* [Work to complete] Working from the line that contains "C6: 10nF (GND, U3/RST) -> 10nF (U3/RST, VDD)" down to the last line below, repeat each line exactly.

⟨

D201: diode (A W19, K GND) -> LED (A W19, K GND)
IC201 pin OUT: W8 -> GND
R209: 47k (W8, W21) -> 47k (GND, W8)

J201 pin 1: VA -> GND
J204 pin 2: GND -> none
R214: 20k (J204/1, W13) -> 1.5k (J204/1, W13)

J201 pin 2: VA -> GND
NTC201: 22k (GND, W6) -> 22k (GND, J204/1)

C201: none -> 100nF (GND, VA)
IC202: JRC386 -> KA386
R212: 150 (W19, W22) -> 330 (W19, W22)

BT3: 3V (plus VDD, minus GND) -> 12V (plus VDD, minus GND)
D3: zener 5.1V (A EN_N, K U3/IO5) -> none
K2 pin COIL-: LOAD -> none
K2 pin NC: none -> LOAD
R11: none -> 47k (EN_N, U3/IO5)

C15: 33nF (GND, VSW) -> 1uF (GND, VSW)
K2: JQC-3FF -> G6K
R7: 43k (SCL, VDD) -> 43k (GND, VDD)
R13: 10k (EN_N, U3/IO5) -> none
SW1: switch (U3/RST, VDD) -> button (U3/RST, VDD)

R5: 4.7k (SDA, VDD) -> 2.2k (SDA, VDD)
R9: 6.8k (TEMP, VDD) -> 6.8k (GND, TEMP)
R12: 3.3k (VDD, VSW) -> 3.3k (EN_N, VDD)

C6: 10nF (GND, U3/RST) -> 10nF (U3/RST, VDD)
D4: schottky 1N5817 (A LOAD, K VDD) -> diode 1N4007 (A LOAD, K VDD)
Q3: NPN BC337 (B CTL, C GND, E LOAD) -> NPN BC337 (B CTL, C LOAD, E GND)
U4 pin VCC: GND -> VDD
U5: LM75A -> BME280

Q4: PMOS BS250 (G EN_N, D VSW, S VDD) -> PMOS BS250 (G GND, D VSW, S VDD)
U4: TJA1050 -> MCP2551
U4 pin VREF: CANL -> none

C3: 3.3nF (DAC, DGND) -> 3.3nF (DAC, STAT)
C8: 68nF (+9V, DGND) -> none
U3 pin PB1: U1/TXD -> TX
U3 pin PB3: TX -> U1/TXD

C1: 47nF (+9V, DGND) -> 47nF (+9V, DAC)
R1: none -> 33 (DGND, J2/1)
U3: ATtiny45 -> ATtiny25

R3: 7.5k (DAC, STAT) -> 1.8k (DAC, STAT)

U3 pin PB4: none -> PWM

⟩

* [Written solution]
C6: 10nF (GND, U3/RST) -> 10nF (U3/RST, VDD)
D4: schottky 1N5817 (A LOAD, K VDD) -> diode 1N4007 (A LOAD, K VDD)
Q3: NPN BC337 (B CTL, C GND, E LOAD) -> NPN BC337 (B CTL, C LOAD, E GND)
U4 pin VCC: GND -> VDD
U5: LM75A -> BME280

Q4: PMOS BS250 (G EN_N, D VSW, S VDD) -> PMOS BS250 (G GND, D VSW, S VDD)
U4: TJA1050 -> MCP2551
U4 pin VREF: CANL -> none

C3: 3.3nF (DAC, DGND) -> 3.3nF (DAC, STAT)
C8: 68nF (+9V, DGND) -> none
U3 pin PB1: U1/TXD -> TX
U3 pin PB3: TX -> U1/TXD

C1: 47nF (+9V, DGND) -> 47nF (+9V, DAC)
R1: none -> 33 (DGND, J2/1)
U3: ATtiny45 -> ATtiny25

R3: 7.5k (DAC, STAT) -> 1.8k (DAC, STAT)

U3 pin PB4: none -> PWM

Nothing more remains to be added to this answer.